[Given entries Boundary: Start]
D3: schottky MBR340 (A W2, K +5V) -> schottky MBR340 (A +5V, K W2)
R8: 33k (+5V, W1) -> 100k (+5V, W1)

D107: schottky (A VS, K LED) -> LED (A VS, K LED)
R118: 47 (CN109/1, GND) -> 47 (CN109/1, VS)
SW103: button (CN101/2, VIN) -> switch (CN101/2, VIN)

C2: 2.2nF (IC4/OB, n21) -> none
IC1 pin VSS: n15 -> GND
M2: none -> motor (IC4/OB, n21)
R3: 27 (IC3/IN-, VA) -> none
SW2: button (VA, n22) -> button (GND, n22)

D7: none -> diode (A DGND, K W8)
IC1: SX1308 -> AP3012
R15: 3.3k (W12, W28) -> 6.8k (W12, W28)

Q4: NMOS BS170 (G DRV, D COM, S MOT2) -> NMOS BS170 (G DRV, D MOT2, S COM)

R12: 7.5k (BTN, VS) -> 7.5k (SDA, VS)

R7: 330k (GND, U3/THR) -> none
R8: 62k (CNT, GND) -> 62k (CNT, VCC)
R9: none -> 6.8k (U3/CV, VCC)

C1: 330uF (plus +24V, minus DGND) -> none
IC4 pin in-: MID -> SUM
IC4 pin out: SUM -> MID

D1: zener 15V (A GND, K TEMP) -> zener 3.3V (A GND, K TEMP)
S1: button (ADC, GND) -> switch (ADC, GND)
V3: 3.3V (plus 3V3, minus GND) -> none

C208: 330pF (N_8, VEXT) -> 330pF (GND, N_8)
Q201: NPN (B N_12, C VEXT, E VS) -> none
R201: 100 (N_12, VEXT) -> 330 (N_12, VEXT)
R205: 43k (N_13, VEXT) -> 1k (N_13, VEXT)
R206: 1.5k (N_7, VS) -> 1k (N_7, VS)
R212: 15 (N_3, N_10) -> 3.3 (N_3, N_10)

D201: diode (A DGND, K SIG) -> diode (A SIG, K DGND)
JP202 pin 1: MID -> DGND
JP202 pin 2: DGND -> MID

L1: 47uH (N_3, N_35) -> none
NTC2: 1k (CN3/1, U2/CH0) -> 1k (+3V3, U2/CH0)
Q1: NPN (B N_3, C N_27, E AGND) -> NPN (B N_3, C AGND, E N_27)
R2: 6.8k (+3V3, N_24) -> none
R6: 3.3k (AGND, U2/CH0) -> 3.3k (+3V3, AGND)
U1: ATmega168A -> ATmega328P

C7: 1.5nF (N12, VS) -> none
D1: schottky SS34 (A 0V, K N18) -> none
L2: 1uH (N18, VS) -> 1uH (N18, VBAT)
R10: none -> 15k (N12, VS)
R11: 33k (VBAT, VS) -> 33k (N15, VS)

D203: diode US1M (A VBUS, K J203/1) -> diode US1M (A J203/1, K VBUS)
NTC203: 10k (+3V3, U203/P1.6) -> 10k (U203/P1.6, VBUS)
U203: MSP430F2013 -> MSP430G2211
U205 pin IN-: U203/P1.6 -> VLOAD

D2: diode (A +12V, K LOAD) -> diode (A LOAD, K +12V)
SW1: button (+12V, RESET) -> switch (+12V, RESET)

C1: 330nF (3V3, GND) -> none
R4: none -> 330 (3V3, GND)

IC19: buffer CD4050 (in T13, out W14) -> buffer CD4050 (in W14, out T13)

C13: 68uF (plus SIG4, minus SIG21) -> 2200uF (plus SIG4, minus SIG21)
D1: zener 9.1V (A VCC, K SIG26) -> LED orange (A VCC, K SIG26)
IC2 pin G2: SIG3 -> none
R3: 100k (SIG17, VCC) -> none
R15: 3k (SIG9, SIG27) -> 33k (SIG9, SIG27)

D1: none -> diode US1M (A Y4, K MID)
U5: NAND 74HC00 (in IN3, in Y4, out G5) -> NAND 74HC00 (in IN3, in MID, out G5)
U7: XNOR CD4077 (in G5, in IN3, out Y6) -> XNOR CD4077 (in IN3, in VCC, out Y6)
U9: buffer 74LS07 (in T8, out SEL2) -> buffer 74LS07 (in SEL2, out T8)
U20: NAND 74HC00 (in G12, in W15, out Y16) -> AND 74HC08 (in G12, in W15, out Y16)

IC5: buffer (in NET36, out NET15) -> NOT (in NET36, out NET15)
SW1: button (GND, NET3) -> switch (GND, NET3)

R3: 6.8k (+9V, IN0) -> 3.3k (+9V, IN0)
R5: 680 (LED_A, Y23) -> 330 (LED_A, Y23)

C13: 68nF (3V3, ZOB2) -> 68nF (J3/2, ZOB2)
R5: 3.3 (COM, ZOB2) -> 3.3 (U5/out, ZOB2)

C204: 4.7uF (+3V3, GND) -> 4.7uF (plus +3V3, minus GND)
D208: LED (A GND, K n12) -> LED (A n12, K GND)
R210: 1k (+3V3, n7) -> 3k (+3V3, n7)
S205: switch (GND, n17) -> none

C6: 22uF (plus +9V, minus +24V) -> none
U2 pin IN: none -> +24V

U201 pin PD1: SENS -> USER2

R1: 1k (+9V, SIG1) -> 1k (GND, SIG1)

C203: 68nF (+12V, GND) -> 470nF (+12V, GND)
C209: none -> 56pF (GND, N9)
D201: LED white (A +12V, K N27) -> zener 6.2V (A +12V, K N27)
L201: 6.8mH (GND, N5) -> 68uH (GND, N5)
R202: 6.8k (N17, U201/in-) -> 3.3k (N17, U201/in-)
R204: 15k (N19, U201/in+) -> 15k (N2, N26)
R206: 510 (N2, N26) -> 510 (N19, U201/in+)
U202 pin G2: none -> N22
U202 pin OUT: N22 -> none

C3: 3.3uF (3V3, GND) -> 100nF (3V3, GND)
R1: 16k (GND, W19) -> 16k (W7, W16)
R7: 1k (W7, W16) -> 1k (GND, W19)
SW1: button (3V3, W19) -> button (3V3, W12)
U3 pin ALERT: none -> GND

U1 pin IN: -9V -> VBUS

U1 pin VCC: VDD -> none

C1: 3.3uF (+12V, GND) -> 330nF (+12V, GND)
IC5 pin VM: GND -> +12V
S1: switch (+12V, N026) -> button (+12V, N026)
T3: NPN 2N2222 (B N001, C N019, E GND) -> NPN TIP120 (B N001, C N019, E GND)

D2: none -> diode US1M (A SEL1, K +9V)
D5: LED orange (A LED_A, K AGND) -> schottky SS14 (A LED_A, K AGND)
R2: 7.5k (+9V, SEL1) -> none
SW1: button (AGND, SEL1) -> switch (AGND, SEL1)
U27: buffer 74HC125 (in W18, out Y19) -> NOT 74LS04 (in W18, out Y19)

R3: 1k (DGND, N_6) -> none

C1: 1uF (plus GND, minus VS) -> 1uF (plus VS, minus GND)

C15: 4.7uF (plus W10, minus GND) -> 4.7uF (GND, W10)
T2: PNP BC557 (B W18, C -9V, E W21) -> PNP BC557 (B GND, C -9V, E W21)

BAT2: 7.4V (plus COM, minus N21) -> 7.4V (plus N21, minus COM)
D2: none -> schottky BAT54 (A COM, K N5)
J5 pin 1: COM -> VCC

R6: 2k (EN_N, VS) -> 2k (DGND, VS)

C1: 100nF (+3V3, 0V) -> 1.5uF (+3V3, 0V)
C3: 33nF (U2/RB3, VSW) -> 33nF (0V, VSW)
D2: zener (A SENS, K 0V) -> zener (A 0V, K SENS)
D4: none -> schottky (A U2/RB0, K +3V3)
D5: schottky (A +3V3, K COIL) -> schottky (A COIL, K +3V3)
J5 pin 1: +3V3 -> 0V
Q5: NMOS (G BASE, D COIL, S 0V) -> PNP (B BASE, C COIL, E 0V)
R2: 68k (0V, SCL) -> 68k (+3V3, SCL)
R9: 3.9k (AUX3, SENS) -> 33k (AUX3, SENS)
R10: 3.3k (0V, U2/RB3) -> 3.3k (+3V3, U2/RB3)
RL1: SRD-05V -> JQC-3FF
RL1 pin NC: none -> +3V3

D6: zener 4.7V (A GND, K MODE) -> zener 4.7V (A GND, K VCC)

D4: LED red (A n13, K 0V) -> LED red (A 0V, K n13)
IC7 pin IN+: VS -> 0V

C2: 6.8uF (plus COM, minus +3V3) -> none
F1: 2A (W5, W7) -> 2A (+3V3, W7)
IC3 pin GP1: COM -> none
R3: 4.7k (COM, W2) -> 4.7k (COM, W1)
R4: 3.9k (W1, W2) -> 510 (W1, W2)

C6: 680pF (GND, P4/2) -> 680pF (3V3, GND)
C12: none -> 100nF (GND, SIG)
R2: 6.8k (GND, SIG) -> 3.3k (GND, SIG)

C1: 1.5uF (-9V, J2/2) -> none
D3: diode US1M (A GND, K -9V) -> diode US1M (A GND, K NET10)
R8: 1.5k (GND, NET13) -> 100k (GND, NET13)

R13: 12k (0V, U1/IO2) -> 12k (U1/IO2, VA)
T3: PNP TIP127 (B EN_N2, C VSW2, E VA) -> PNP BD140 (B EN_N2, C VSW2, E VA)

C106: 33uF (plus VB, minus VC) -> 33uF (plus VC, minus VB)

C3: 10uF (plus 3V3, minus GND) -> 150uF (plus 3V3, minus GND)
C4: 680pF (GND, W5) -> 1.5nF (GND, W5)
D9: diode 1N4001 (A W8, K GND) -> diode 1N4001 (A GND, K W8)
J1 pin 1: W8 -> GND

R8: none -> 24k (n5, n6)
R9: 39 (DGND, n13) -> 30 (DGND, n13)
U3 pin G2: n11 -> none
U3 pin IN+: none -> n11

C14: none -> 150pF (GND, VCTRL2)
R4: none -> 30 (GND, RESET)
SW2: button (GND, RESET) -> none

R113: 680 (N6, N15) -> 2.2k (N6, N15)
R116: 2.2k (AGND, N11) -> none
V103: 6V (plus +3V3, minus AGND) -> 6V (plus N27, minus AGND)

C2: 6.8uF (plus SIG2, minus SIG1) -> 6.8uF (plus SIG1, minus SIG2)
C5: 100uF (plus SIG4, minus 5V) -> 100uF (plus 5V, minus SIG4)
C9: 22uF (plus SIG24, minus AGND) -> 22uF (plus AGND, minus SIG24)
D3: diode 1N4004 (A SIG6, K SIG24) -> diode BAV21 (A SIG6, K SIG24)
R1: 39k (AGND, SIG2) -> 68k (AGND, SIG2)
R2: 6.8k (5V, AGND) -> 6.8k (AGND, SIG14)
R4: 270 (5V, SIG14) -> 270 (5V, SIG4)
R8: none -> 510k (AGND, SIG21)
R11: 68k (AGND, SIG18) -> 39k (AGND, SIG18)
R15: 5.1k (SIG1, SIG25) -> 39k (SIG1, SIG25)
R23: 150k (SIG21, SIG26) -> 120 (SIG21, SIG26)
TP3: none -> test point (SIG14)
[Given entries Boundary: End]
• [Activity]
Only one number is wanted: how many lines in the records above contain the string "VBUS".

• [Written answer]
3